TASK BRIEF: Make an exact copy of all the entries, but do not reproduce the pictures.

*** Opening MATERIALS PROVIDED ***

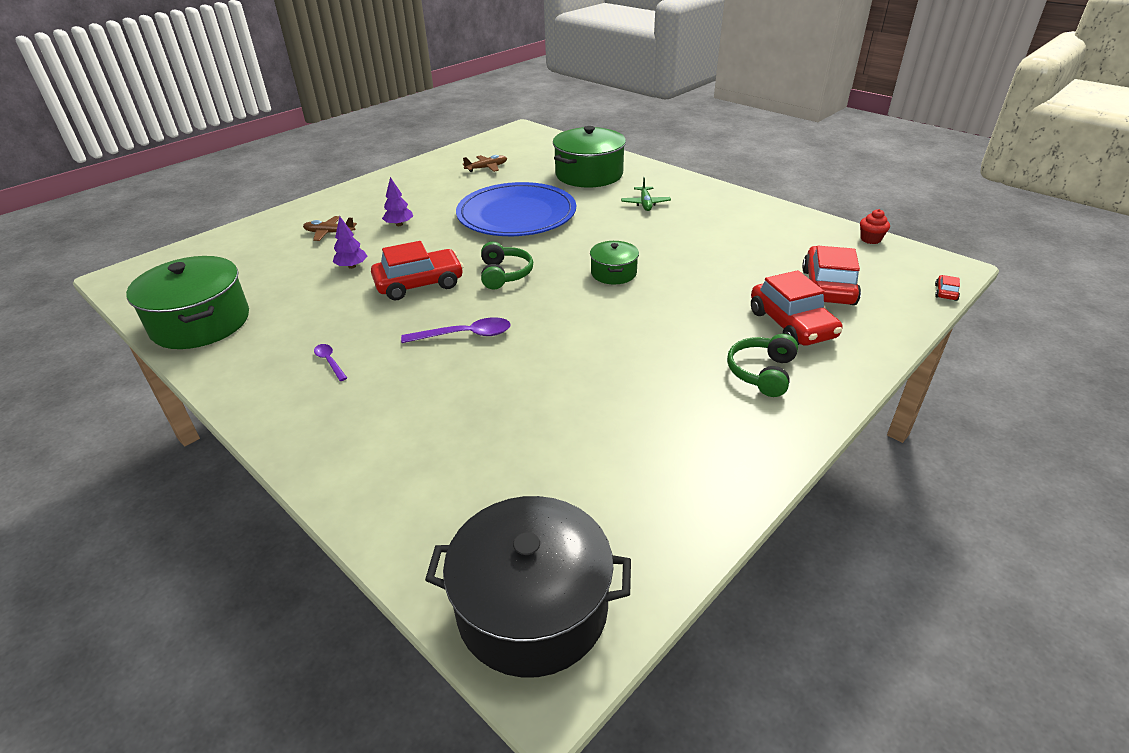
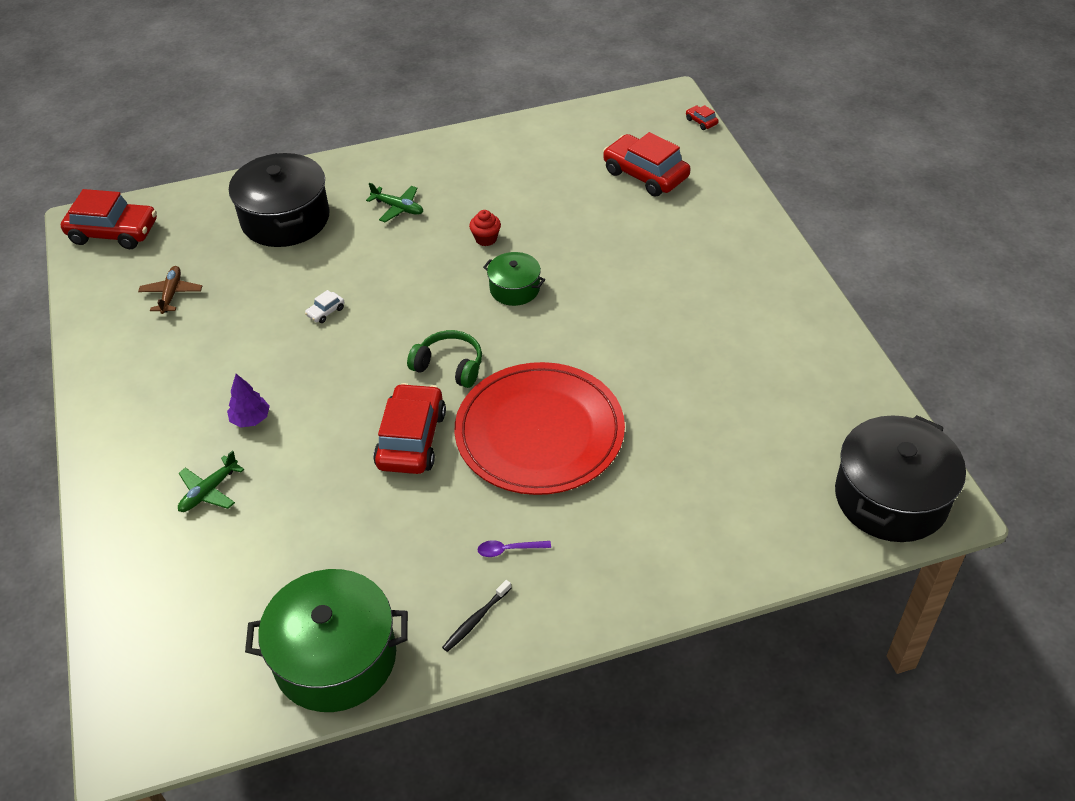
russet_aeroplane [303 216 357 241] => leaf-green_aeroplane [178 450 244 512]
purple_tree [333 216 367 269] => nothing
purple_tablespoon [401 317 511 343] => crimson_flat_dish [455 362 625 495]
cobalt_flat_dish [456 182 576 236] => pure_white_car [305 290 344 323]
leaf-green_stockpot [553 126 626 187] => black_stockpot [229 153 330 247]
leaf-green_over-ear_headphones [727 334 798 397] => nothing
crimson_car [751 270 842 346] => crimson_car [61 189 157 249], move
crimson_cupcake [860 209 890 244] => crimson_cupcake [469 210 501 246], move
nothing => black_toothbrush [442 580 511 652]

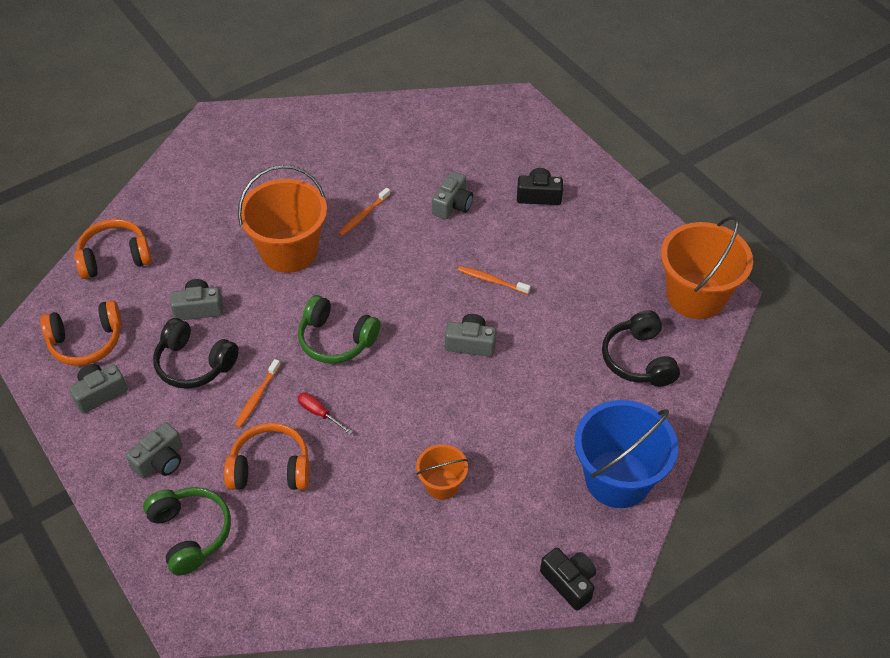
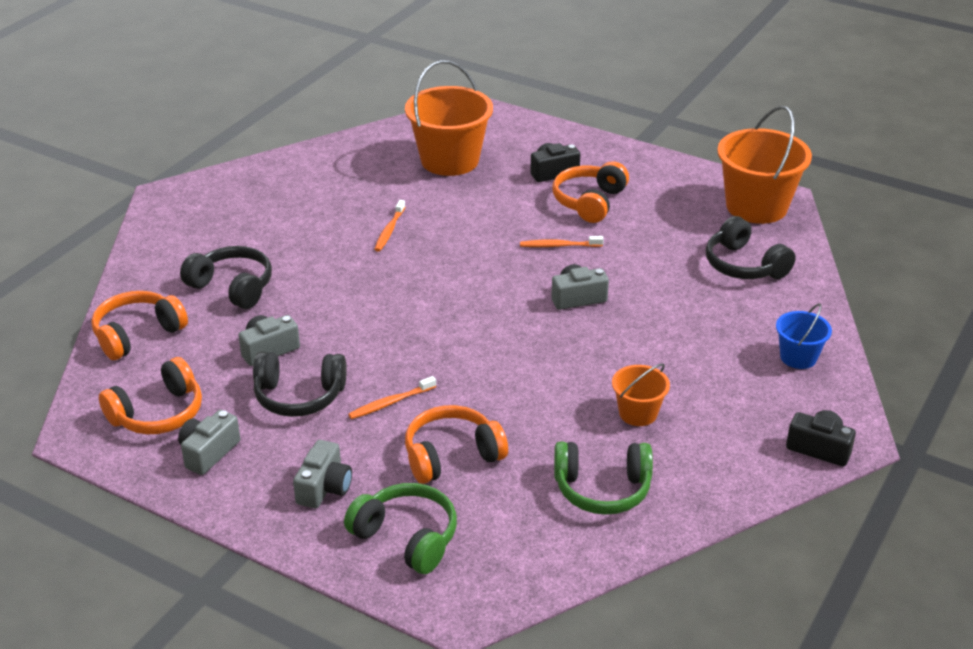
bright_orange_toothbrush [235 359 281 428] => bright_orange_toothbrush [348 376 436 419], 60 degrees clockwise
bright_orange_sand_bucket [238 165 327 273] => bright_orange_sand_bucket [405 60 493 176], move
leaf-green_over-ear_headphones [298 295 380 364] => leaf-green_over-ear_headphones [554 441 653 515], move
crimson_screwdriver [298 392 353 434] => nothing
grey_camera [432 171 473 219] => nothing
cobalt_sand_bucket [575 400 678 508] => cobalt_sand_bucket [776 303 832 369], x0.52
nothing => black_over-ear_headphones [180 246 272 309]
nothing => bright_orange_over-ear_headphones [552 161 629 223]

*** Closing MATERIALS PROVIDED ***

SOLUTION FOR THIS EXERCISE:
russet_aeroplane [303 216 357 241] => leaf-green_aeroplane [178 450 244 512]
purple_tree [333 216 367 269] => nothing
purple_tablespoon [401 317 511 343] => crimson_flat_dish [455 362 625 495]
cobalt_flat_dish [456 182 576 236] => pure_white_car [305 290 344 323]
leaf-green_stockpot [553 126 626 187] => black_stockpot [229 153 330 247]
leaf-green_over-ear_headphones [727 334 798 397] => nothing
crimson_car [751 270 842 346] => crimson_car [61 189 157 249], move
crimson_cupcake [860 209 890 244] => crimson_cupcake [469 210 501 246], move
nothing => black_toothbrush [442 580 511 652]

bright_orange_toothbrush [235 359 281 428] => bright_orange_toothbrush [348 376 436 419], 60 degrees clockwise
bright_orange_sand_bucket [238 165 327 273] => bright_orange_sand_bucket [405 60 493 176], move
leaf-green_over-ear_headphones [298 295 380 364] => leaf-green_over-ear_headphones [554 441 653 515], move
crimson_screwdriver [298 392 353 434] => nothing
grey_camera [432 171 473 219] => nothing
cobalt_sand_bucket [575 400 678 508] => cobalt_sand_bucket [776 303 832 369], x0.52
nothing => black_over-ear_headphones [180 246 272 309]
nothing => bright_orange_over-ear_headphones [552 161 629 223]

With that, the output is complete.